### Task
Using the data below, show every line where the word "green" occurs.

---------- Information given ----------

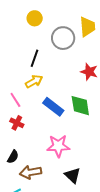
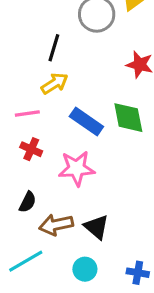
pink line: (15, 100) -> (27, 113), turned -63
pink star: (58, 146) -> (77, 168), moved
black triangle: (72, 175) -> (96, 227), moved

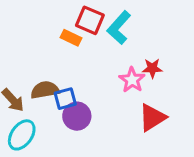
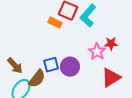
brown semicircle: (45, 90) -> (37, 79), moved, turned 138
purple circle: (77, 116) -> (70, 67), moved

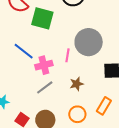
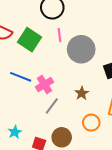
green square: (42, 18) -> (29, 40), turned 35
pink line: (67, 55) -> (60, 35), moved

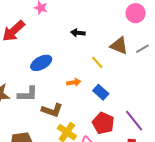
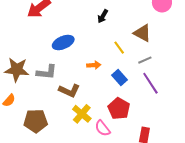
black arrow: (78, 33) -> (103, 16), turned -72
gray line: (142, 49) -> (145, 60), moved
purple line: (134, 121) -> (150, 83), moved

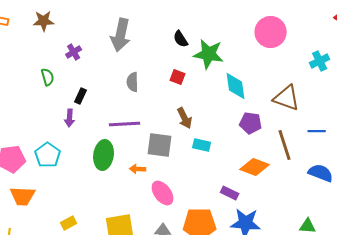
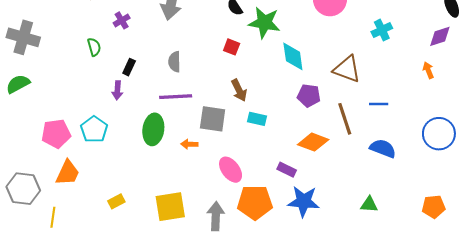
gray semicircle: (133, 82) -> (174, 62), moved
pink ellipse: (163, 193) -> (231, 170), moved
orange trapezoid: (23, 196) -> (68, 173), turned -68

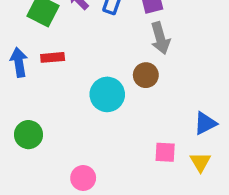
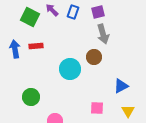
blue triangle: (205, 123) -> (121, 86), moved
green circle: (29, 135) -> (31, 97), moved
pink square: (165, 152) -> (97, 108), moved

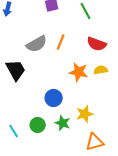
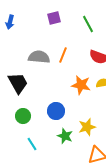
gray semicircle: (37, 44) -> (39, 57), turned -145
green circle: (38, 125) -> (23, 116), moved
cyan line: (14, 131) -> (32, 144), moved

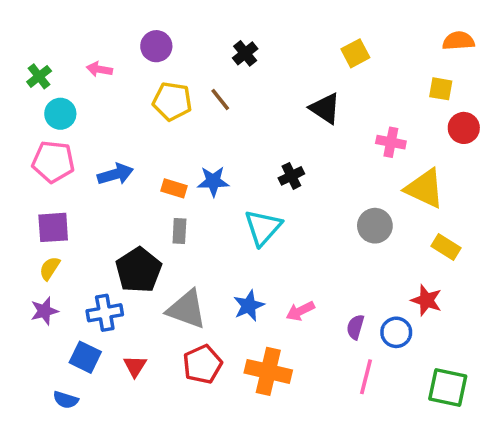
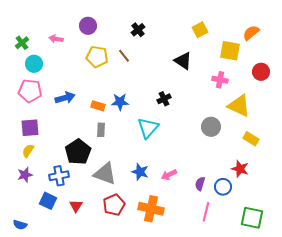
orange semicircle: (458, 41) -> (251, 33), moved, turned -36
yellow square: (441, 89) -> (230, 51), moved, size x1.5
blue star: (249, 306) -> (140, 172), turned -30
blue semicircle: (66, 400) -> (20, 225), moved

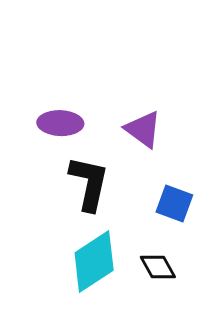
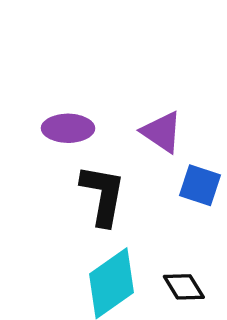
blue square: (174, 204) -> (200, 185), moved

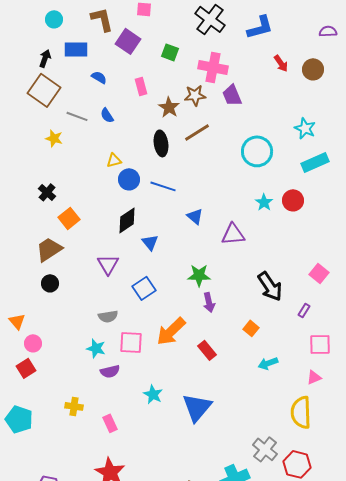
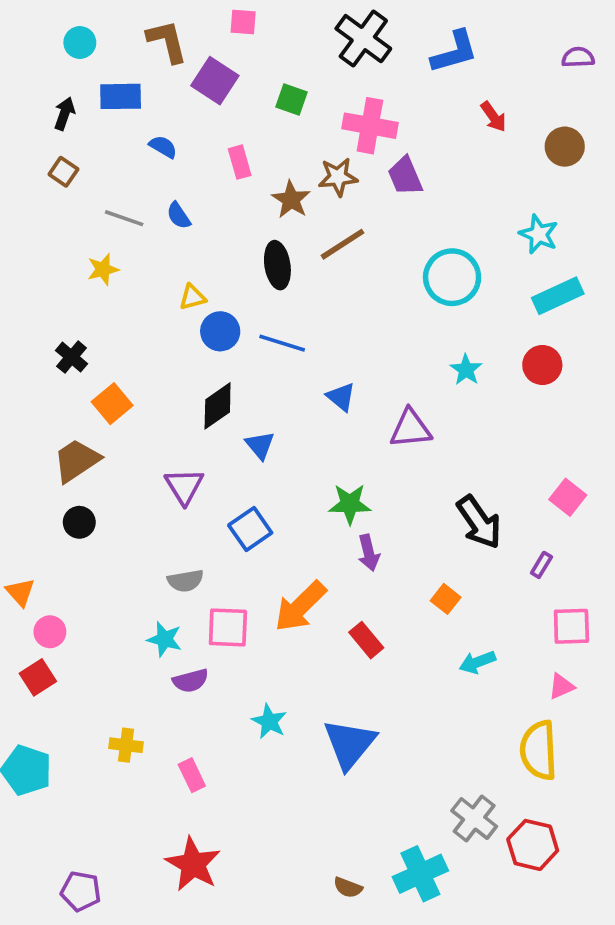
brown circle: (313, 69) -> (565, 147), moved
brown square: (44, 90) -> (63, 172), size x0.5
yellow star: (54, 138) -> (103, 269), moved, turned -30
red circle: (293, 200) -> (542, 365), moved

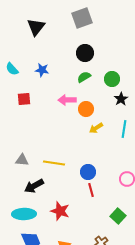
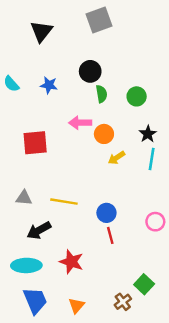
black circle: (85, 53) -> (90, 71), moved
green semicircle: (84, 77) -> (101, 94), turned 112
red square: (24, 99) -> (35, 143), moved, size x1.5
black star: (121, 99) -> (148, 134), moved
green square: (118, 216) -> (144, 284), moved

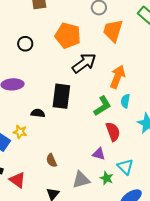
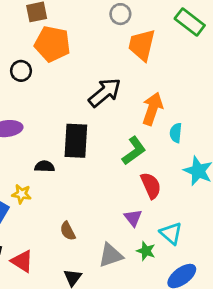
orange pentagon: (68, 36) -> (52, 44), moved
cyan semicircle: (125, 101) -> (176, 133), moved
purple triangle: (99, 154) -> (133, 218), turned 40

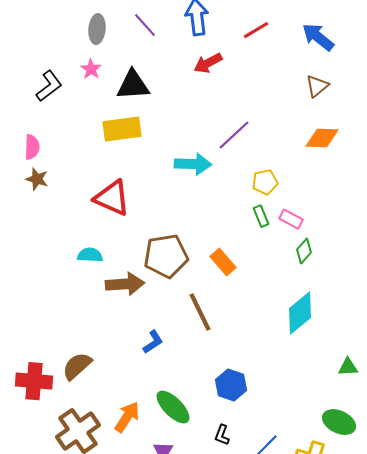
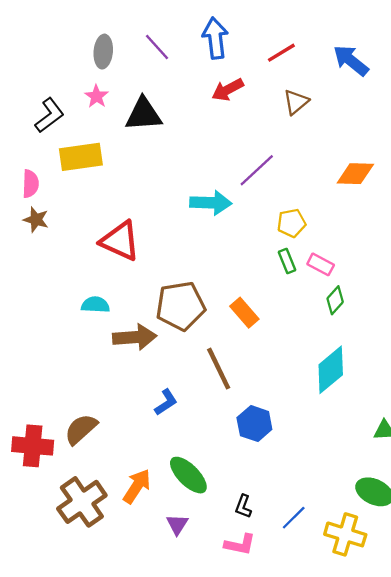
brown triangle: (317, 86) -> (296, 102), moved
yellow rectangle: (122, 129) -> (81, 157), moved
blue hexagon: (231, 385) -> (254, 424), moved

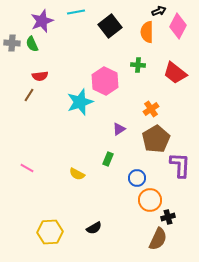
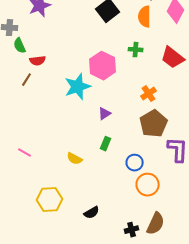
green semicircle: (32, 44) -> (20, 46), moved
purple triangle: (119, 129) -> (105, 114), moved
black cross: (168, 217) -> (132, 230), moved
yellow hexagon: (50, 232) -> (50, 200), moved

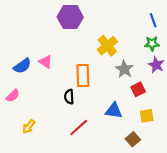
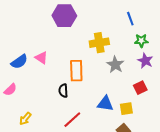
blue line: (153, 20) -> (130, 19), moved
yellow cross: (107, 46) -> (99, 43), turned 30
red square: (138, 89) -> (140, 88), moved
yellow square: (147, 116) -> (126, 109), moved

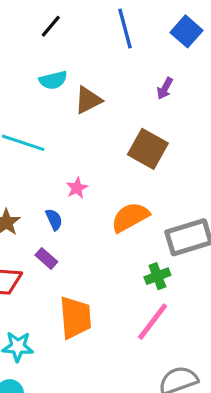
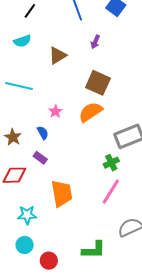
cyan semicircle: (53, 80) -> (22, 41), moved
purple arrow: (165, 88) -> (95, 42), moved
orange semicircle: (130, 217) -> (90, 112), moved

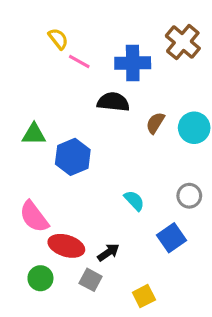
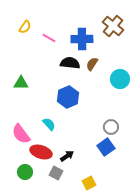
yellow semicircle: (58, 39) -> (25, 27), moved, turned 72
brown semicircle: (155, 123) -> (92, 64), moved
blue hexagon: (73, 157) -> (68, 97), moved
gray circle: (189, 196) -> (111, 127), moved
cyan semicircle: (134, 201) -> (49, 124), moved

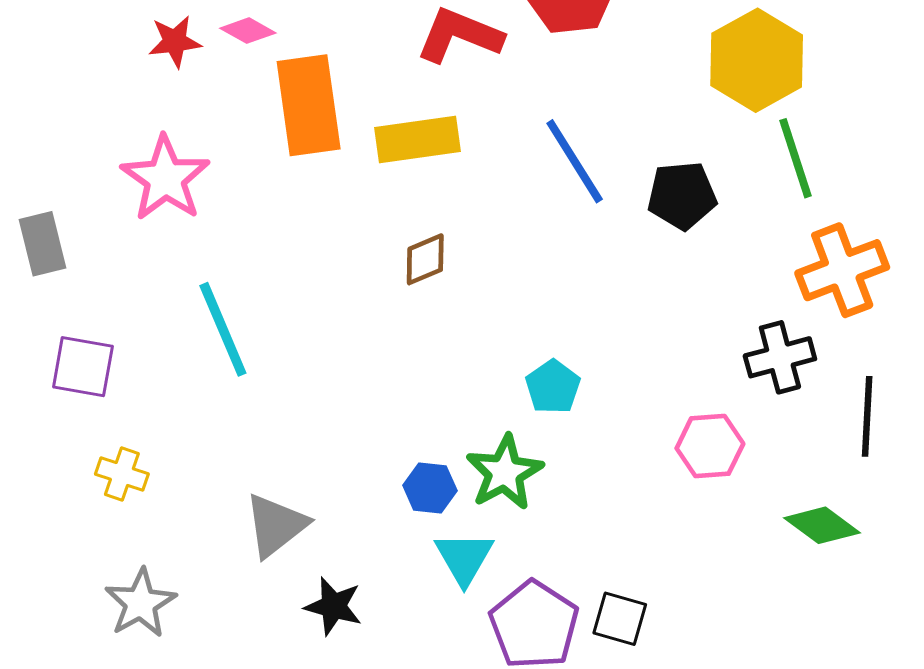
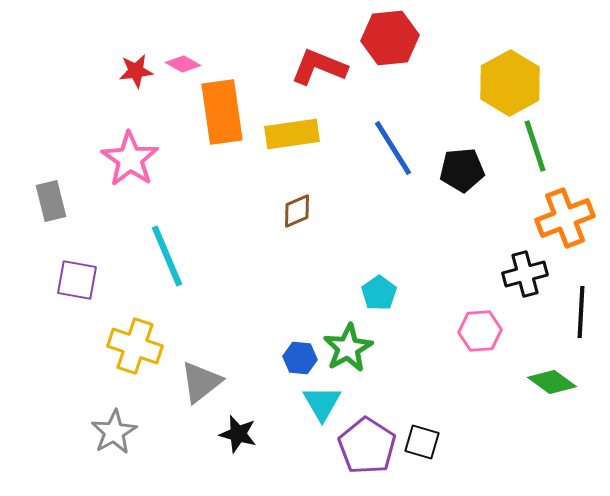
yellow cross: (122, 474) -> (135, 346), moved, size x1.6

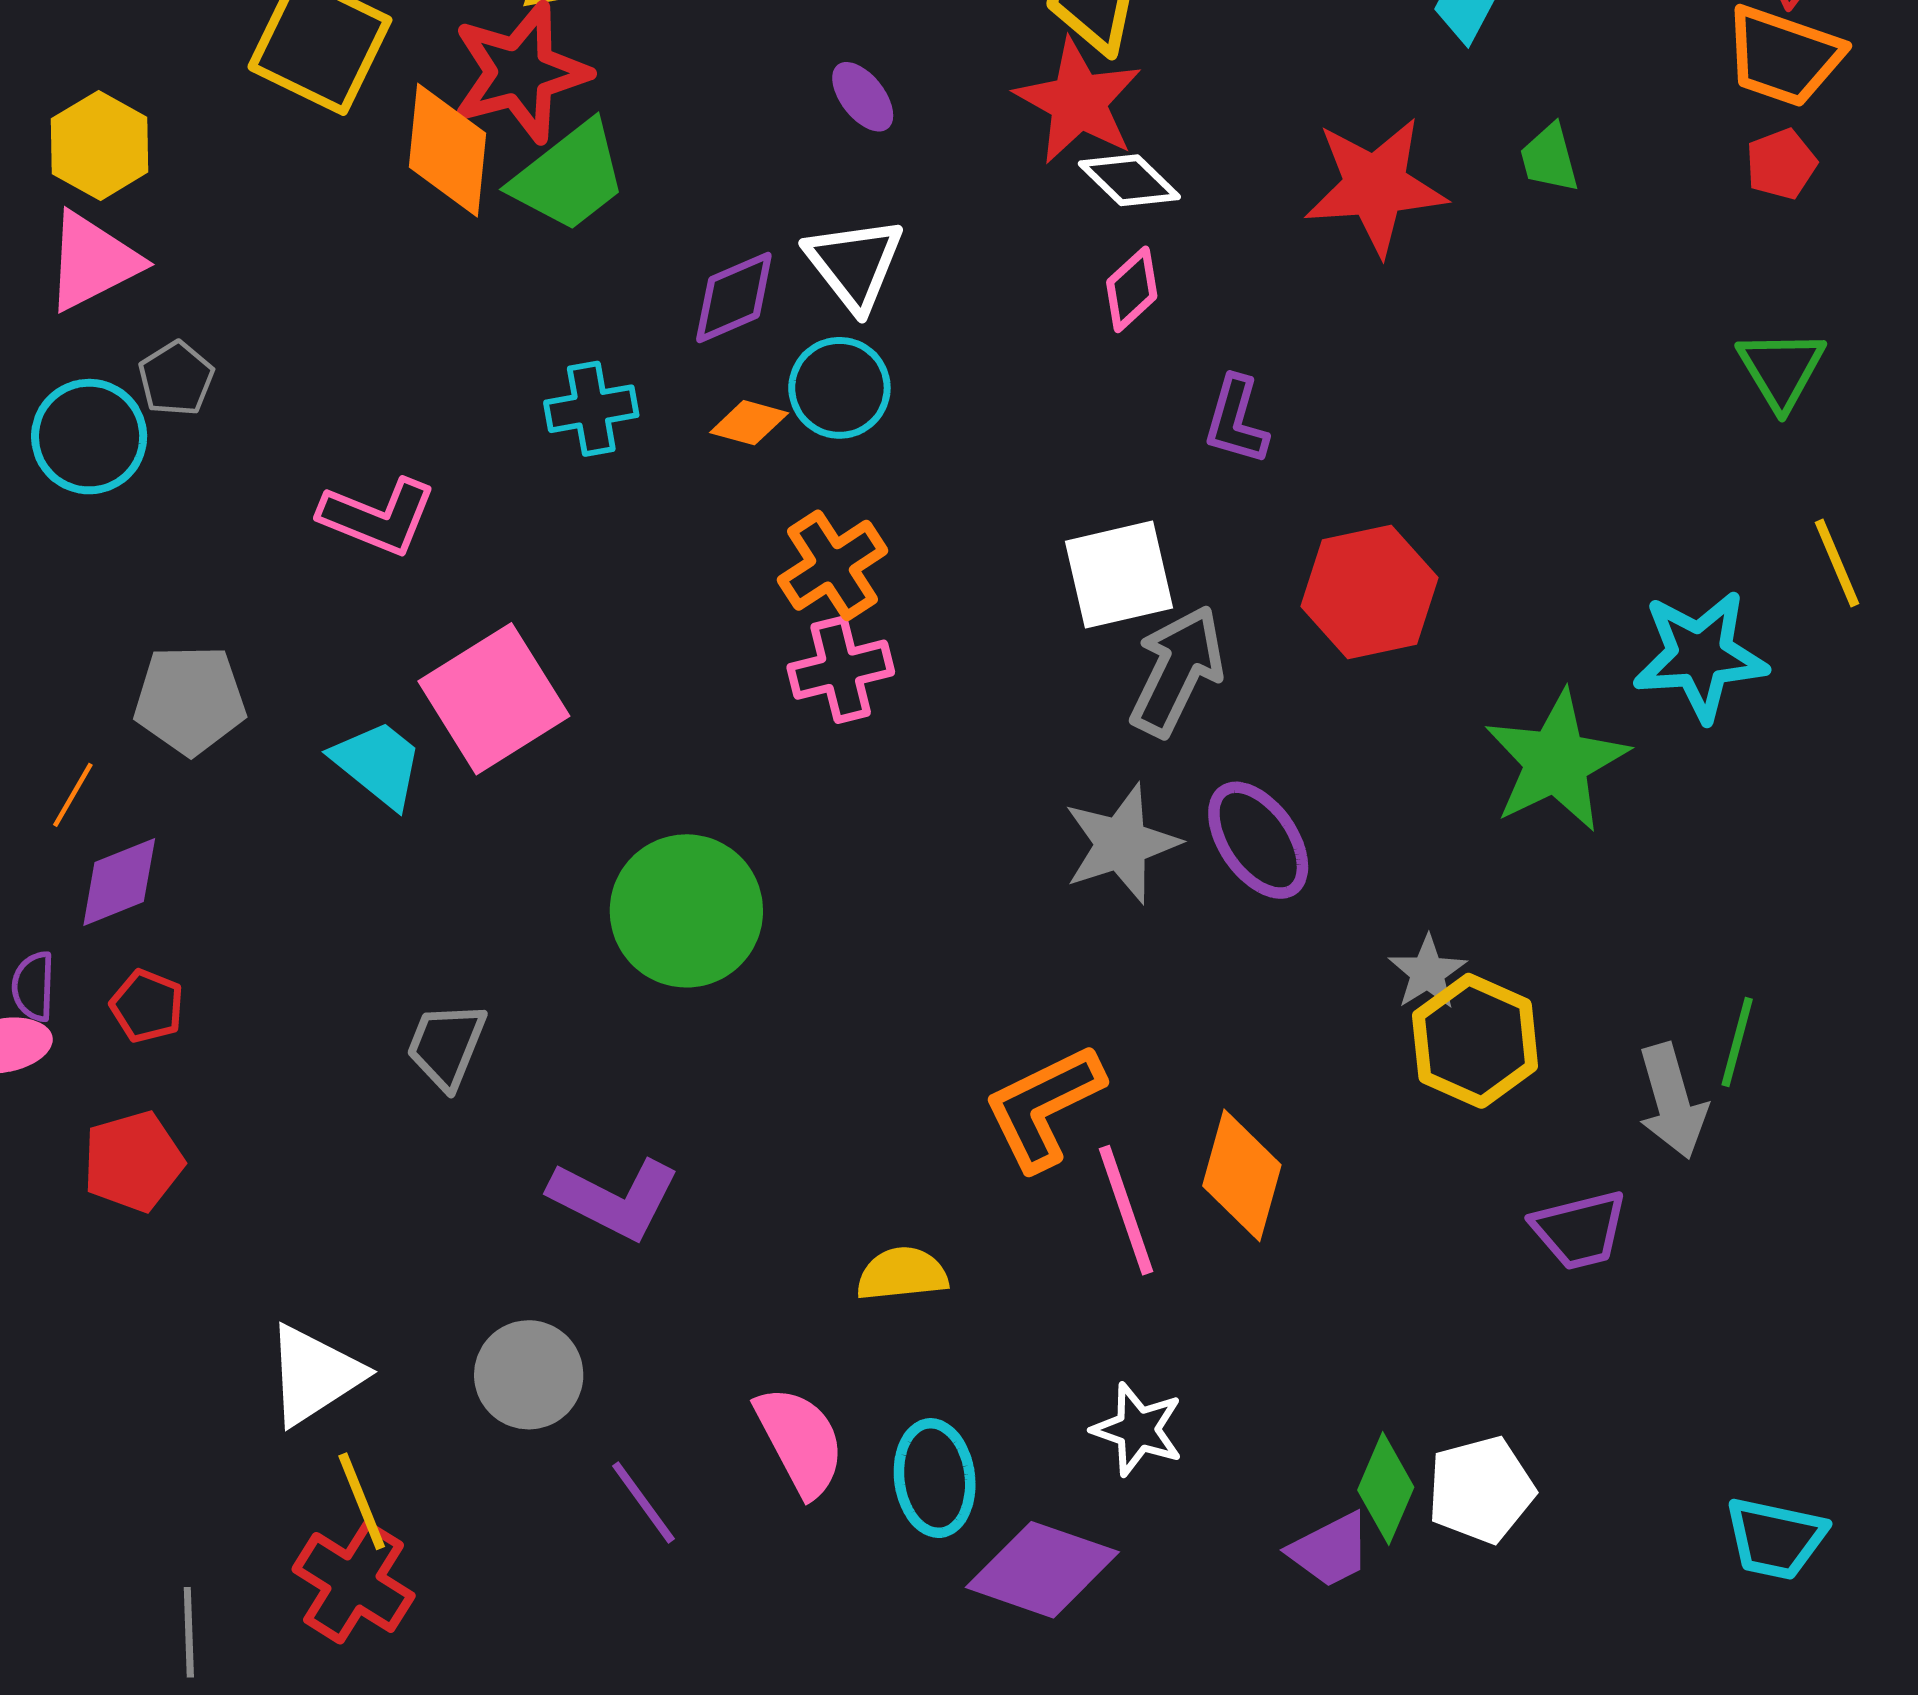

----------

### Solved exercise
green square: (42, 18) -> (29, 40), turned 35
green circle: (29, 135) -> (31, 97), moved
green circle: (38, 125) -> (23, 116), moved
green semicircle: (84, 77) -> (101, 94), turned 112
green square: (118, 216) -> (144, 284), moved
green semicircle: (32, 44) -> (20, 46), moved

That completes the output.